Within the entries below, every line containing "plus" is to be copied.

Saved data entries

++++++++++

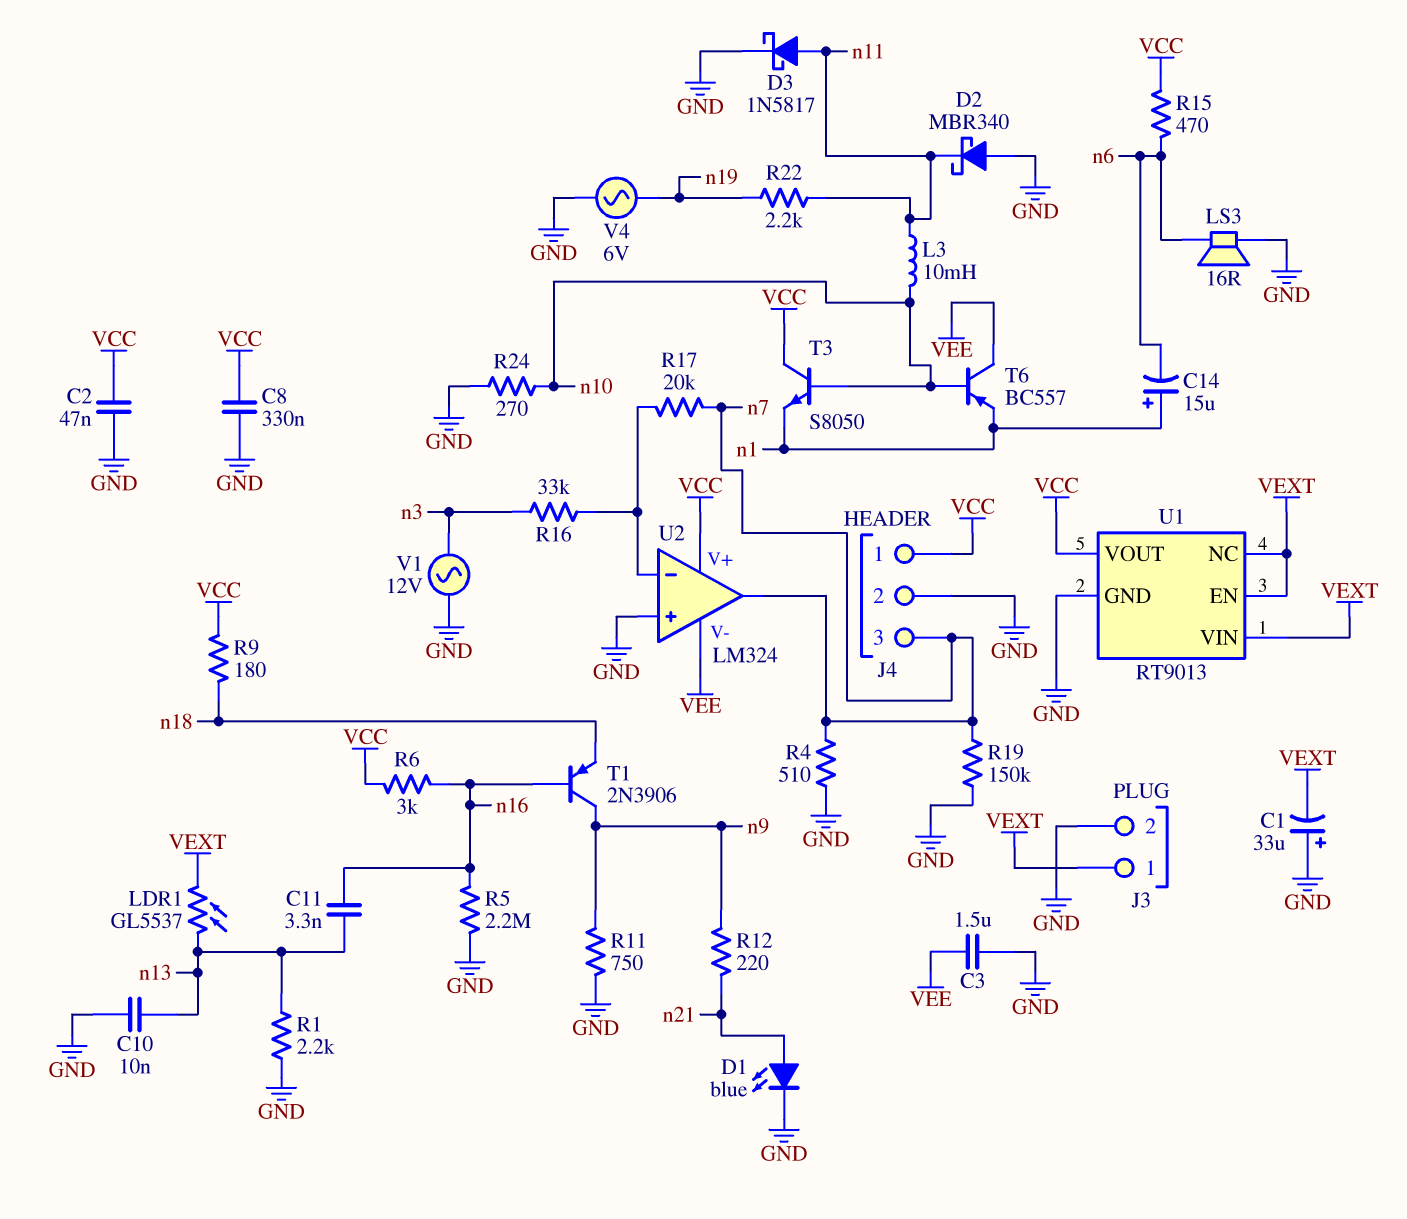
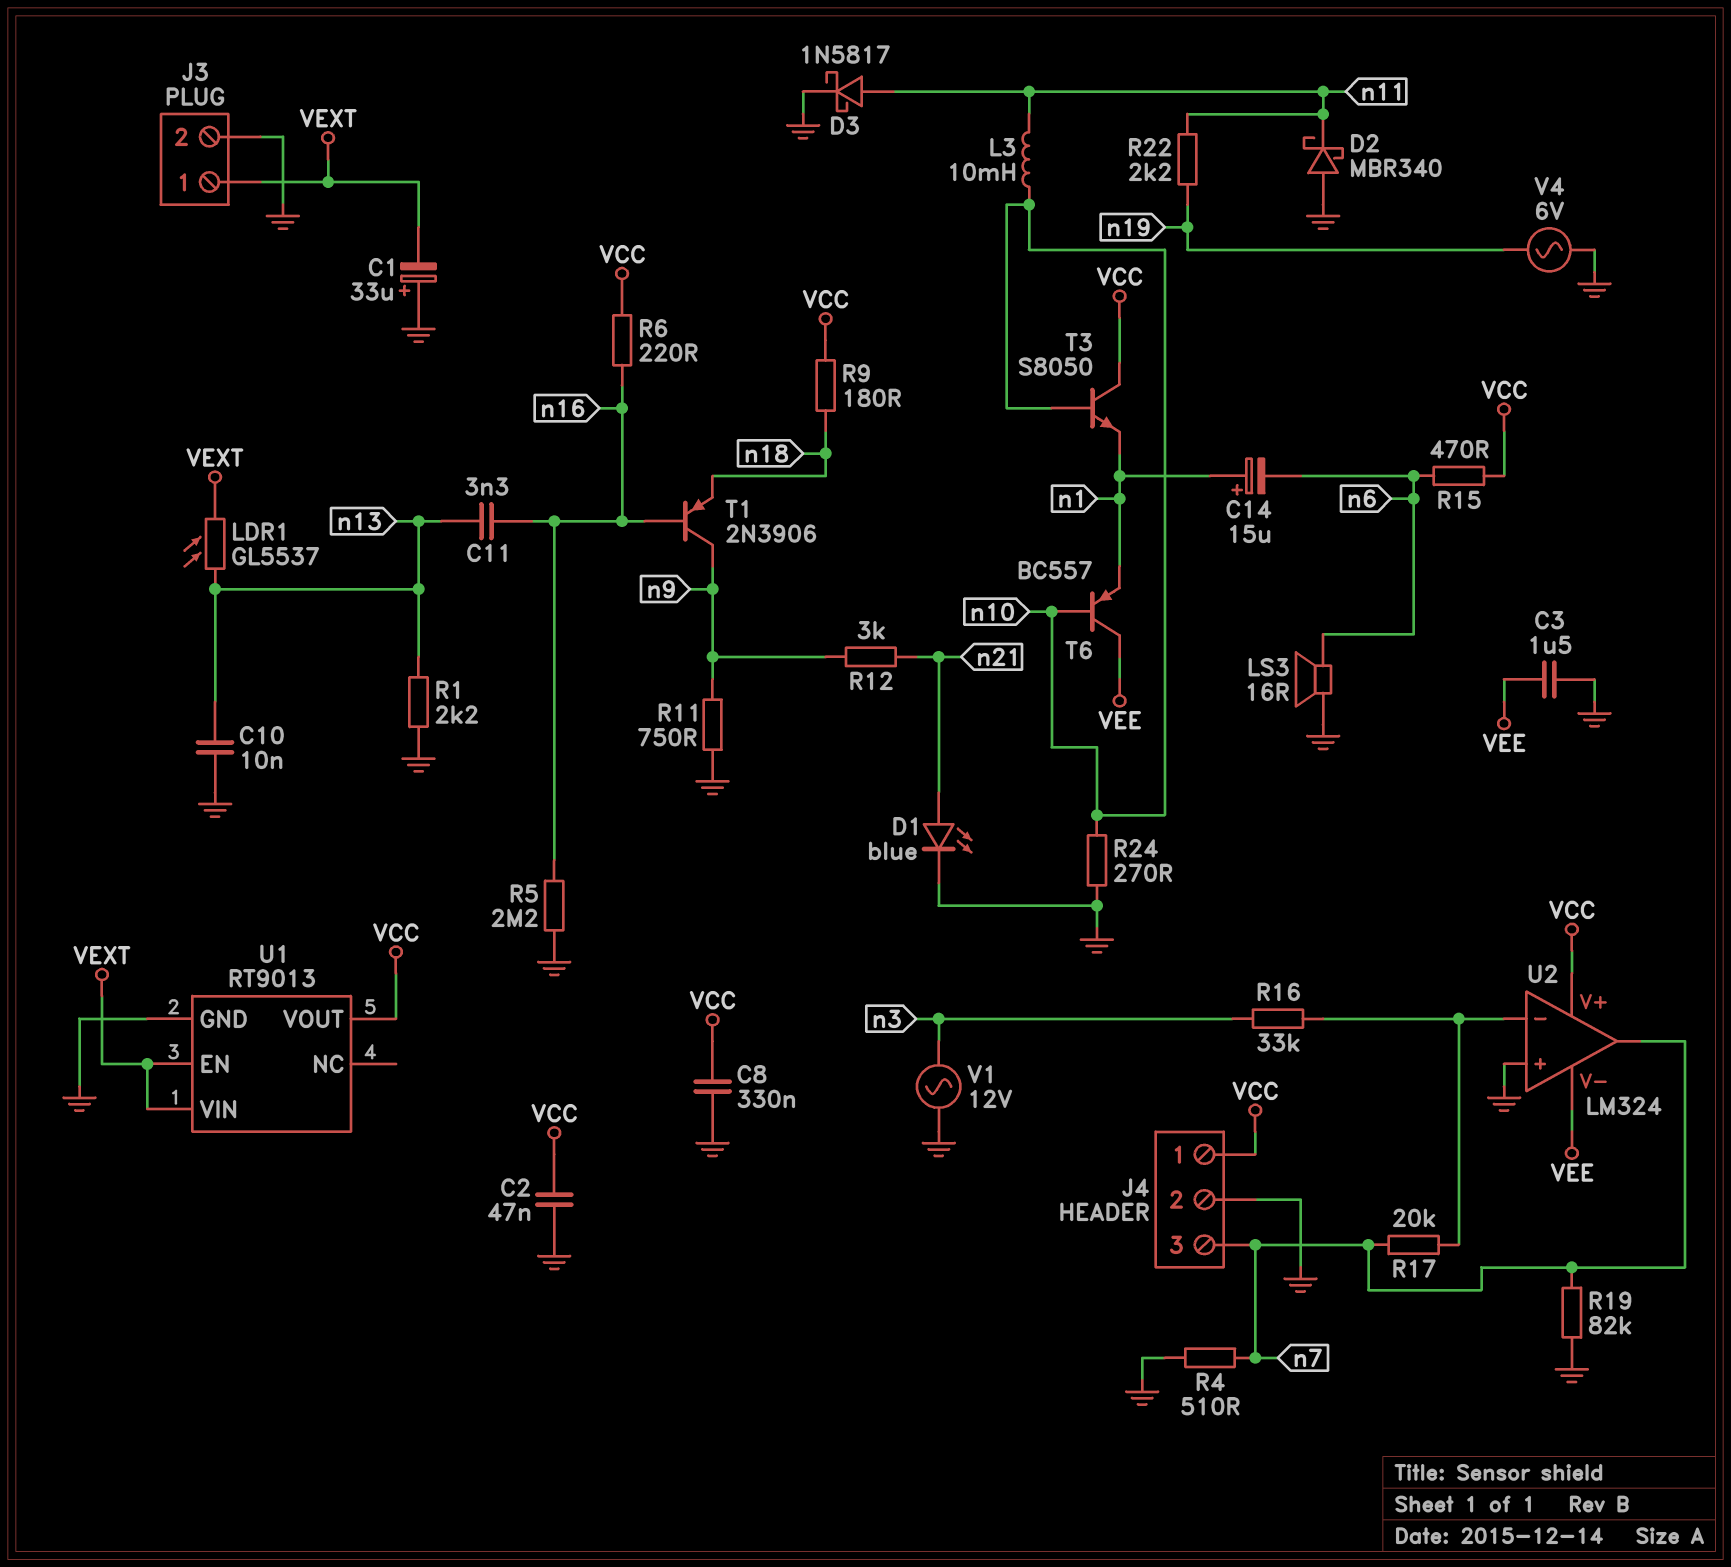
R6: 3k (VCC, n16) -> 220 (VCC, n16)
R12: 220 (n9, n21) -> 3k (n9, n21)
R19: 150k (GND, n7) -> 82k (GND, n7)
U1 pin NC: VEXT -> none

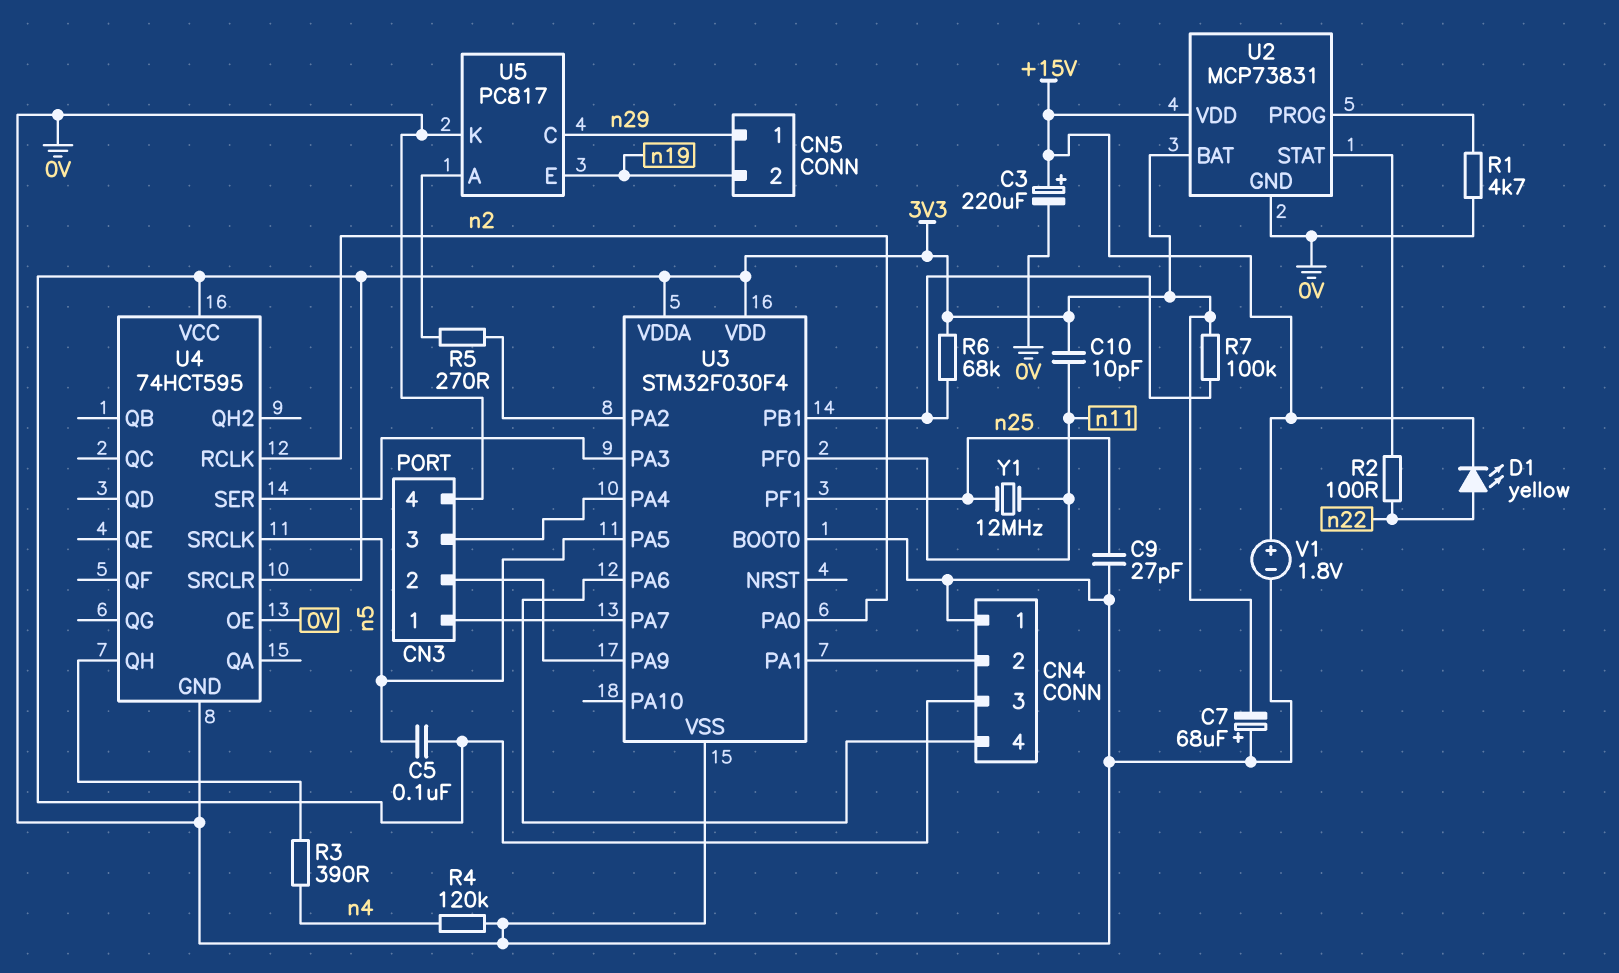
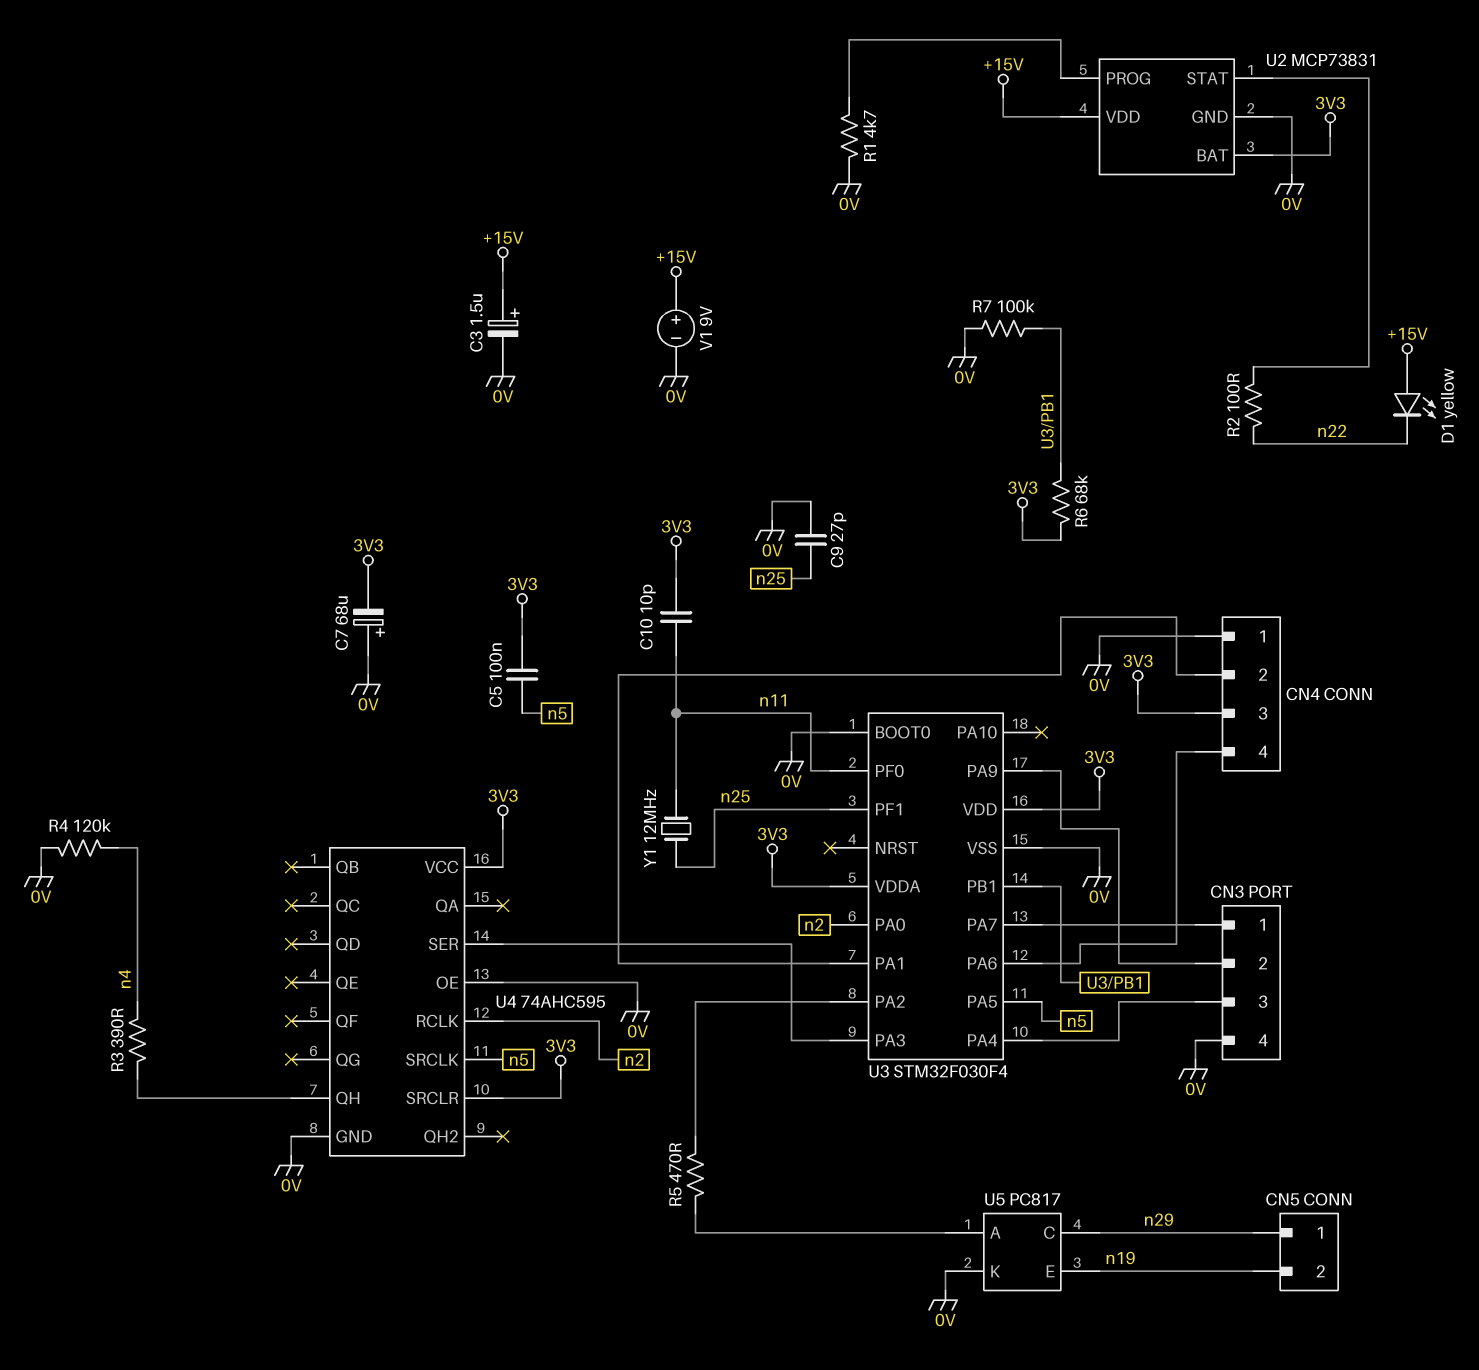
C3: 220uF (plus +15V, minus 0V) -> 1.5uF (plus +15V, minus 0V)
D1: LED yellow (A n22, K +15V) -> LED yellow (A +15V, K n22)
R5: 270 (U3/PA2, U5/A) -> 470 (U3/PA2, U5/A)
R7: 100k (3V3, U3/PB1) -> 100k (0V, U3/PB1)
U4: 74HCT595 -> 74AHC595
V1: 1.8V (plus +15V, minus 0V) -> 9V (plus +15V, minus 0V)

++++++++++

SOLUTION TO THIS TASK:
C3: 220uF (plus +15V, minus 0V) -> 1.5uF (plus +15V, minus 0V)
V1: 1.8V (plus +15V, minus 0V) -> 9V (plus +15V, minus 0V)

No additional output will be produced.